(Scene images with change listings)
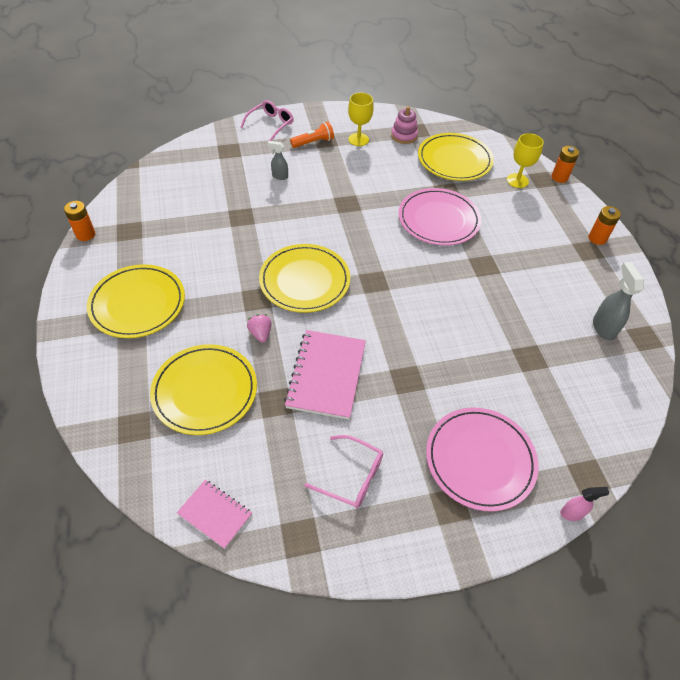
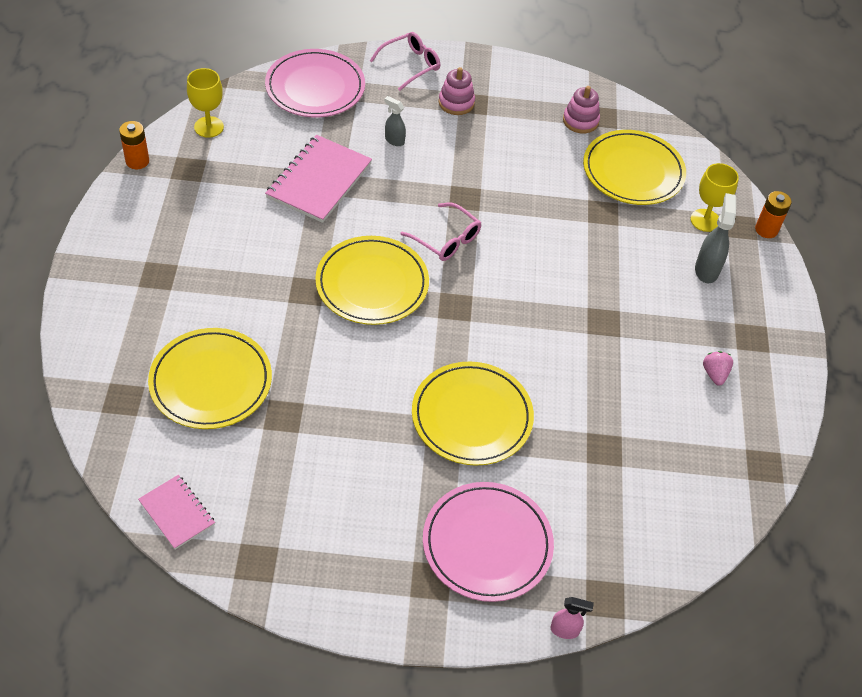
camera: 15 degrees right, 0 degrees up
yellow plate [87,264,185,338] -> yellow plate moved to [412,362,534,466]
pink strawberry [247,314,272,343] -> pink strawberry moved to [703,351,733,386]
pink notebook [284,330,366,420] -> pink notebook moved to [265,135,372,223]
orange flashlight [290,122,334,148] -> pink stacking toy [439,67,475,115]
pink glasses [304,435,383,508] -> pink glasses moved to [400,203,481,261]
yellow goblet [348,93,374,146] -> yellow goblet moved to [187,68,224,138]
pink plate [398,188,481,246] -> pink plate moved to [265,49,365,117]
orange battery [588,206,621,245] -> none
grey spray bottle [593,262,644,340] -> grey spray bottle moved to [695,193,736,283]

• TASK STATEMENT:
Line count for the string "orange": work it out from the records above and reply with the number alone.

• WORKED SOLUTION:
2